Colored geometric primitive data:

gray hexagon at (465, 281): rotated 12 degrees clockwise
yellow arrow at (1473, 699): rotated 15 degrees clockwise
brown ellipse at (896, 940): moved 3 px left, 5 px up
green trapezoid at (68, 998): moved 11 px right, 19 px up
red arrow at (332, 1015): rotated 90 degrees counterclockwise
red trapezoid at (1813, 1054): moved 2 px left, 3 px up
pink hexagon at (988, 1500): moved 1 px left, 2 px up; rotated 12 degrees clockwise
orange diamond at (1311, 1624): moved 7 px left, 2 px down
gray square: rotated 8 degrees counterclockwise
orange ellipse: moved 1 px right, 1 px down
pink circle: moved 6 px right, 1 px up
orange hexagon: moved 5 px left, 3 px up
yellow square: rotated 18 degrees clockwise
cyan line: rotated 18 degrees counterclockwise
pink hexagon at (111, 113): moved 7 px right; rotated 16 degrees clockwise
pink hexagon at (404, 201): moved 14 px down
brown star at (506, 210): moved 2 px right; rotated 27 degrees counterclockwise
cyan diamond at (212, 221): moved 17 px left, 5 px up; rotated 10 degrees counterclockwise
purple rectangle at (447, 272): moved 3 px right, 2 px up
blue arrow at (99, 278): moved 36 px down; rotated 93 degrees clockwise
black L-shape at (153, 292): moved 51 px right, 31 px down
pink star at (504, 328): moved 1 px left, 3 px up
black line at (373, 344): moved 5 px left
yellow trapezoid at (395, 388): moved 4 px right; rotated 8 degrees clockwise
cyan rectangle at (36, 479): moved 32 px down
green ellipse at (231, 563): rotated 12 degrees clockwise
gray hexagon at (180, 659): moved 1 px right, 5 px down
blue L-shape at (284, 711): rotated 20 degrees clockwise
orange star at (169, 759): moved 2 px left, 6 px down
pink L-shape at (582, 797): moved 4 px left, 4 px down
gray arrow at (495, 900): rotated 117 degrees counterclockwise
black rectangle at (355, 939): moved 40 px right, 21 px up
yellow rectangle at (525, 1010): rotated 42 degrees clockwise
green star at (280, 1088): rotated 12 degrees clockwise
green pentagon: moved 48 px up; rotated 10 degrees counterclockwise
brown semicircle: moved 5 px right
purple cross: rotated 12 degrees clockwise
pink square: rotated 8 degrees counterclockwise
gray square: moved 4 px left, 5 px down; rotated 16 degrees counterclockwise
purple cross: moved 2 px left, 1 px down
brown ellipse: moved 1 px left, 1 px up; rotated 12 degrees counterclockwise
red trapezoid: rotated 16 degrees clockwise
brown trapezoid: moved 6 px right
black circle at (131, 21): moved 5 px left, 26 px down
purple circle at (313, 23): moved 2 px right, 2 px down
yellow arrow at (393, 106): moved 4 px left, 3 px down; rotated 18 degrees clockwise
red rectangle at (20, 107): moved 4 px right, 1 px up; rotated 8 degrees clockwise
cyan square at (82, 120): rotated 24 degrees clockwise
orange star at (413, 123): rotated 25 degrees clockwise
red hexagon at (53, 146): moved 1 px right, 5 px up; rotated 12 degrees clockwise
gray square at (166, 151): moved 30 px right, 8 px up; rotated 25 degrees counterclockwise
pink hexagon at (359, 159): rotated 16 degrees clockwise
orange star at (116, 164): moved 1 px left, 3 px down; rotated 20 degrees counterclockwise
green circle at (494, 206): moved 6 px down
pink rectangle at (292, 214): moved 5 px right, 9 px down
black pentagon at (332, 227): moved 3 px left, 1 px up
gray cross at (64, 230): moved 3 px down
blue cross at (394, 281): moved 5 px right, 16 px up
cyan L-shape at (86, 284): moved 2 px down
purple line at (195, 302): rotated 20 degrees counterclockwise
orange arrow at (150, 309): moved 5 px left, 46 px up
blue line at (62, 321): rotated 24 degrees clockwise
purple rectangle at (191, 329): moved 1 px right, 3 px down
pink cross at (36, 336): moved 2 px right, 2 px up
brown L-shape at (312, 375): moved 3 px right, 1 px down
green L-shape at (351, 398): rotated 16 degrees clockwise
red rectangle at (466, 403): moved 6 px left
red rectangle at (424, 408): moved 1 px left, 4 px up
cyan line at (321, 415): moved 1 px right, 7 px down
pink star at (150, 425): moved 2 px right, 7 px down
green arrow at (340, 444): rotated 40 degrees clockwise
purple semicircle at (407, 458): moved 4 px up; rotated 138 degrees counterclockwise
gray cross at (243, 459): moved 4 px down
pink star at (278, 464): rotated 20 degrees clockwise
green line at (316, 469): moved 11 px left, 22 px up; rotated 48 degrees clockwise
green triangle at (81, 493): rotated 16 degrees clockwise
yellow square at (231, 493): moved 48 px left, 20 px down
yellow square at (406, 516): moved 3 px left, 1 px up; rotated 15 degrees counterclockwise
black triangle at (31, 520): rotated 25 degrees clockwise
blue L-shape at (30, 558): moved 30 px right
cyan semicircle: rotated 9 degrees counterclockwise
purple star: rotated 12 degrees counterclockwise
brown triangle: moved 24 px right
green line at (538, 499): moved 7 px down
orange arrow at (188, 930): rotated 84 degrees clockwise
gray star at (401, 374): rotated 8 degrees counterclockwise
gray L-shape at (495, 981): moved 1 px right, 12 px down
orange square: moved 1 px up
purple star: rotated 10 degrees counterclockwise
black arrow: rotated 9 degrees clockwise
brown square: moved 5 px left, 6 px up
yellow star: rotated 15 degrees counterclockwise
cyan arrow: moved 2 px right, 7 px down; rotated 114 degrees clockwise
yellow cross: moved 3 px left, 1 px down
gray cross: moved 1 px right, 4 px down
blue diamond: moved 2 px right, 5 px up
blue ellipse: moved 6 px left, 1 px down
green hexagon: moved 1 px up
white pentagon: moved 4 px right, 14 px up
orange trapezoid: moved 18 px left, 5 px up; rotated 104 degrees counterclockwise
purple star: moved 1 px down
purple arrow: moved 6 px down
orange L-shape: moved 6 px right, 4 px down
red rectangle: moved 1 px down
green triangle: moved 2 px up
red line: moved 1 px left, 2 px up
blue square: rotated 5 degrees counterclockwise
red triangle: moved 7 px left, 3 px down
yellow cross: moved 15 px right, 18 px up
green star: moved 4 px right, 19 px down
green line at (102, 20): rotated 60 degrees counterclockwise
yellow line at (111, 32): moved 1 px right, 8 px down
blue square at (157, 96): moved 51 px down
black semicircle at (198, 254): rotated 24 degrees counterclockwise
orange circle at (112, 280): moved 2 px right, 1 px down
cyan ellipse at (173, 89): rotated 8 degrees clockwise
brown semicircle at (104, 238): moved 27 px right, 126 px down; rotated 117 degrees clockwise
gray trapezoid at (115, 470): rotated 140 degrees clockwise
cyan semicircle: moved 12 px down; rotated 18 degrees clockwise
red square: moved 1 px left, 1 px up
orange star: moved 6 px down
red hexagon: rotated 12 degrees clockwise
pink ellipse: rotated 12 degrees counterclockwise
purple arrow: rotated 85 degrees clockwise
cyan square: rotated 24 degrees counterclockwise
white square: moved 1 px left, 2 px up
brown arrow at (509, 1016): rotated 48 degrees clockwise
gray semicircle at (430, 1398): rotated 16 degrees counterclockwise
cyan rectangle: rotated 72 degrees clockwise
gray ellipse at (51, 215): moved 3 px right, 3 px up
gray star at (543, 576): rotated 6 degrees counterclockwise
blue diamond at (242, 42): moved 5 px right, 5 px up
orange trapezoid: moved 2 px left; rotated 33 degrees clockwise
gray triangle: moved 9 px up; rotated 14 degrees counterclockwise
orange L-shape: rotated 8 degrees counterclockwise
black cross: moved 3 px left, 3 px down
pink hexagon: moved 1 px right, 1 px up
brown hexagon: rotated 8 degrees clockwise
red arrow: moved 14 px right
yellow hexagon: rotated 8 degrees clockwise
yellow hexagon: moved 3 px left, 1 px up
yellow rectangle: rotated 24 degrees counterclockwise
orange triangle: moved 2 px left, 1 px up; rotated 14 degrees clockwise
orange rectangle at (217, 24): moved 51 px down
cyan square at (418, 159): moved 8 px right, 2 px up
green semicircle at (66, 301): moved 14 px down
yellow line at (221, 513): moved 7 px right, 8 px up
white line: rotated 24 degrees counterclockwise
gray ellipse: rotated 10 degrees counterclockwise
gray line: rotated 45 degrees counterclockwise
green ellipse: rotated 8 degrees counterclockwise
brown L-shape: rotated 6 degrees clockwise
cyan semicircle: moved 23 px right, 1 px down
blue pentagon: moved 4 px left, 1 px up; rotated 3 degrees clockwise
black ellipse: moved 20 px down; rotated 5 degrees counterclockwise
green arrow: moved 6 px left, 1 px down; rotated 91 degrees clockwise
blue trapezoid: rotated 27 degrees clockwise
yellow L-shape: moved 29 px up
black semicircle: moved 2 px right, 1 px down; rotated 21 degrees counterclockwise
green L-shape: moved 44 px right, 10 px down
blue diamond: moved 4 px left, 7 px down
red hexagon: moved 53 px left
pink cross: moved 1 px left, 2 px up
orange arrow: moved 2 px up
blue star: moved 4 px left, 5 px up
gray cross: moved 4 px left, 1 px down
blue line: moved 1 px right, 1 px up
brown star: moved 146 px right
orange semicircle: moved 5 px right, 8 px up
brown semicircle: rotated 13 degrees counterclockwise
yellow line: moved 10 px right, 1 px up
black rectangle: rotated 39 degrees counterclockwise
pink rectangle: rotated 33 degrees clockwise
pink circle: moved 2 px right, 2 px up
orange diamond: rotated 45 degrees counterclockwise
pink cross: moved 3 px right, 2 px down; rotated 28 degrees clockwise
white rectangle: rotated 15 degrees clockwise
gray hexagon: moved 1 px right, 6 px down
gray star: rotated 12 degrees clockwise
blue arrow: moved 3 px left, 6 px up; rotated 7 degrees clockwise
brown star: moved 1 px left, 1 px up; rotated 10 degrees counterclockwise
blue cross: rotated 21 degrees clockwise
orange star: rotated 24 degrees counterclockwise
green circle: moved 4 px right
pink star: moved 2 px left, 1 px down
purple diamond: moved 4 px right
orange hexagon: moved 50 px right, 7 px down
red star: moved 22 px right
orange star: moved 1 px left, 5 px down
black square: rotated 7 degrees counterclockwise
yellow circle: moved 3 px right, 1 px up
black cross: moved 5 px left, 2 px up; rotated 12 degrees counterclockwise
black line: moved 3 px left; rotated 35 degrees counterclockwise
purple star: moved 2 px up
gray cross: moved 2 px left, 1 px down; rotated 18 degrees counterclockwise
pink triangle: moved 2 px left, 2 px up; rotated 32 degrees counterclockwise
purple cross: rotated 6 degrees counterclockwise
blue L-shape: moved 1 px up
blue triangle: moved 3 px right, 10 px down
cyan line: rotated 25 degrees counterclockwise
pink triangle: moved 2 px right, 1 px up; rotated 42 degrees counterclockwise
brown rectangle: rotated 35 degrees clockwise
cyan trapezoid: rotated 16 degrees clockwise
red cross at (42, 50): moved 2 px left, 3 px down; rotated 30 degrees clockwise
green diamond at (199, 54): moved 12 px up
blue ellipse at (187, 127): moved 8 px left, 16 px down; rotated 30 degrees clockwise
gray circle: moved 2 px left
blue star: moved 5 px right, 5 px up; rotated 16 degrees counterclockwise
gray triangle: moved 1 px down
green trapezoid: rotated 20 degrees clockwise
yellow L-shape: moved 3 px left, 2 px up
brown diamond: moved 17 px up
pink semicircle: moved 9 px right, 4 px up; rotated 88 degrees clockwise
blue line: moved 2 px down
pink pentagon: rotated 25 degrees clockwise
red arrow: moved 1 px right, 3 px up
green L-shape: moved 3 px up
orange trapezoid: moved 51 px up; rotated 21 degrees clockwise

### [Problem requirements]
Please reproduce, exactly as they appear above, the lines from the line containing "pink hexagon at (988, 1500): moved" up to and including the line containing "cyan line: rotated 18".

### [Response for this exercise]
pink hexagon at (988, 1500): moved 1 px left, 2 px up; rotated 12 degrees clockwise
orange diamond at (1311, 1624): moved 7 px left, 2 px down
gray square: rotated 8 degrees counterclockwise
orange ellipse: moved 1 px right, 1 px down
pink circle: moved 6 px right, 1 px up
orange hexagon: moved 5 px left, 3 px up
yellow square: rotated 18 degrees clockwise
cyan line: rotated 18 degrees counterclockwise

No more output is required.